TASK ITEM
Which lines below hold the word "ellipse"? Copy all of them.

[RECORDS FOR THE EXERCISE Boundary: Start]

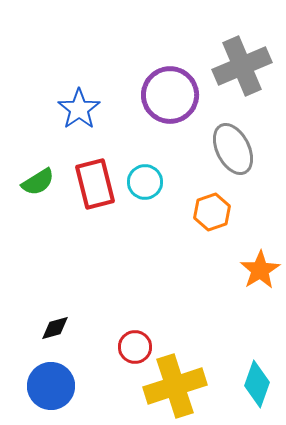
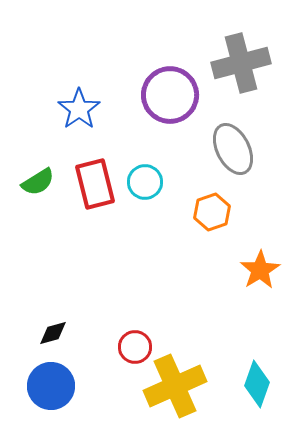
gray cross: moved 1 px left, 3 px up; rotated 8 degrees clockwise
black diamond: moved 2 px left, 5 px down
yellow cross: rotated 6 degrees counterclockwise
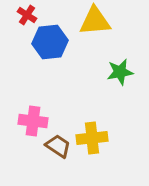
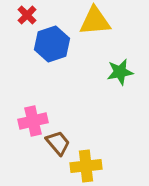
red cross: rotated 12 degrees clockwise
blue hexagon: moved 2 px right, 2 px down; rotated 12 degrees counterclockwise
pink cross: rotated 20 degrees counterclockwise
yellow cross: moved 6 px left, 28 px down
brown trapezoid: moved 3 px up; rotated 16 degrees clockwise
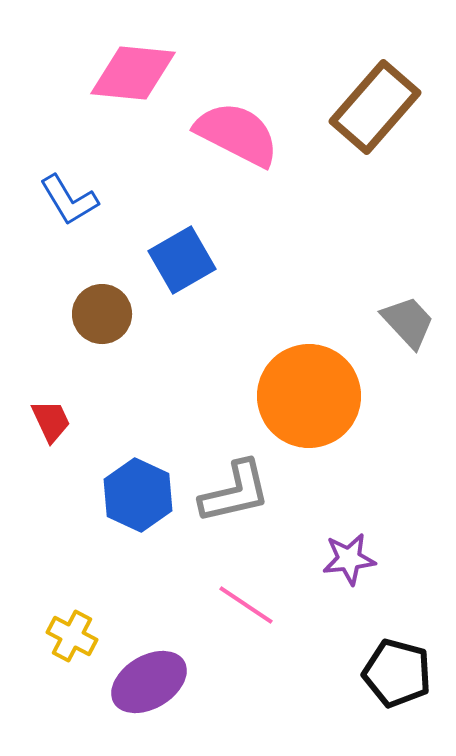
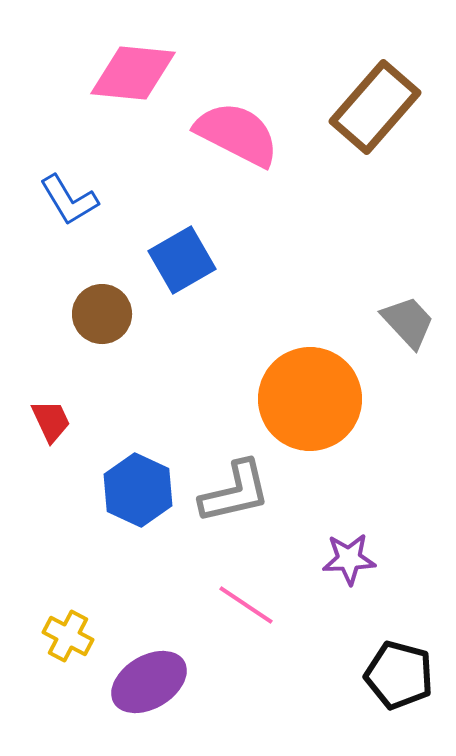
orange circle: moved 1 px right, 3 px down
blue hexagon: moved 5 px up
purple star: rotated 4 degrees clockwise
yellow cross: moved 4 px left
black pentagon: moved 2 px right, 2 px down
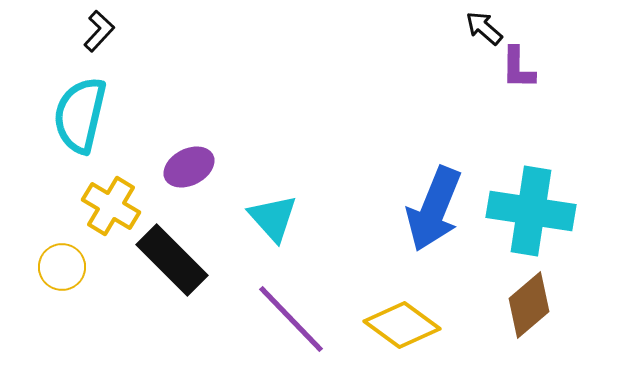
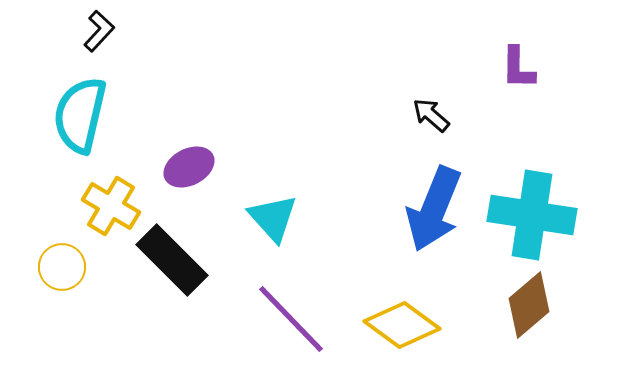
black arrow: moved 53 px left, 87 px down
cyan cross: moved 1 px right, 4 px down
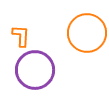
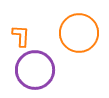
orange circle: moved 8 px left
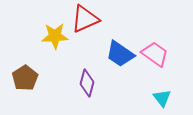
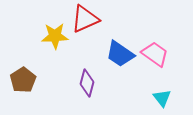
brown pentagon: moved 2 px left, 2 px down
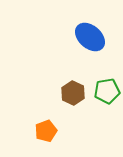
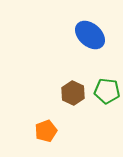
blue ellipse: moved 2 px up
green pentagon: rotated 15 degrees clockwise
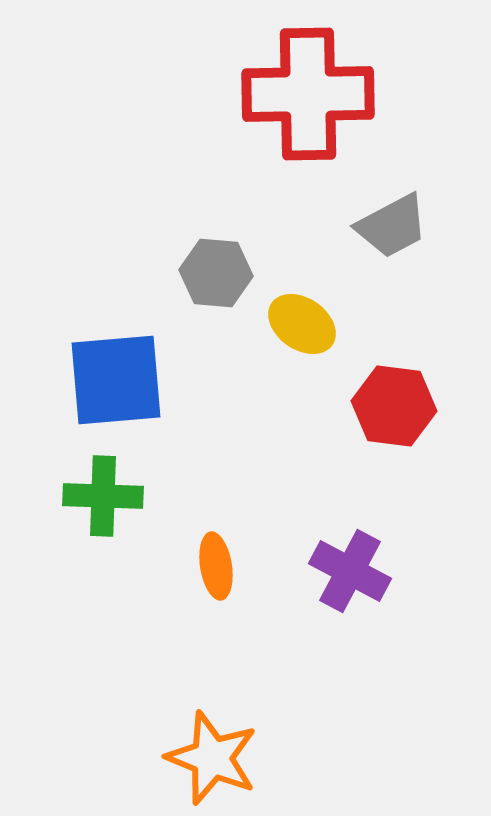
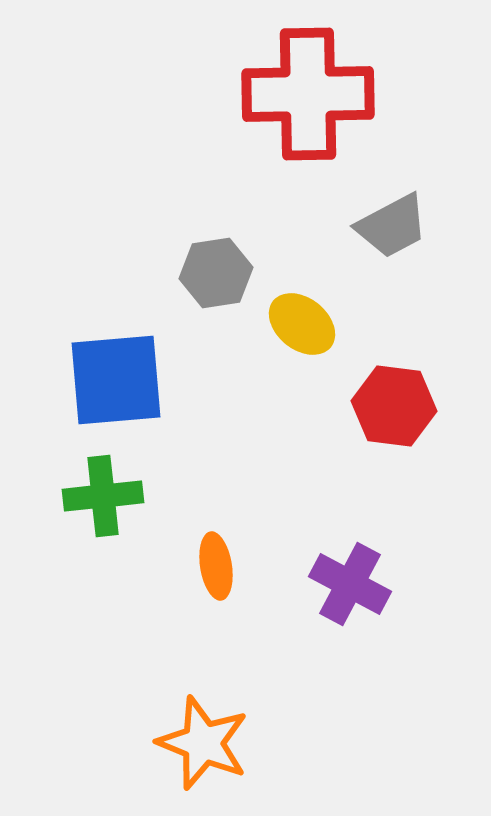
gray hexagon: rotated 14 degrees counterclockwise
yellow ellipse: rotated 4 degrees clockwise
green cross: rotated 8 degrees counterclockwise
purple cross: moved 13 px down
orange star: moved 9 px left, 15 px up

[RECORDS FOR THE EXERCISE Boundary: End]

OUTPUT
blue ellipse: moved 2 px up
yellow ellipse: rotated 4 degrees clockwise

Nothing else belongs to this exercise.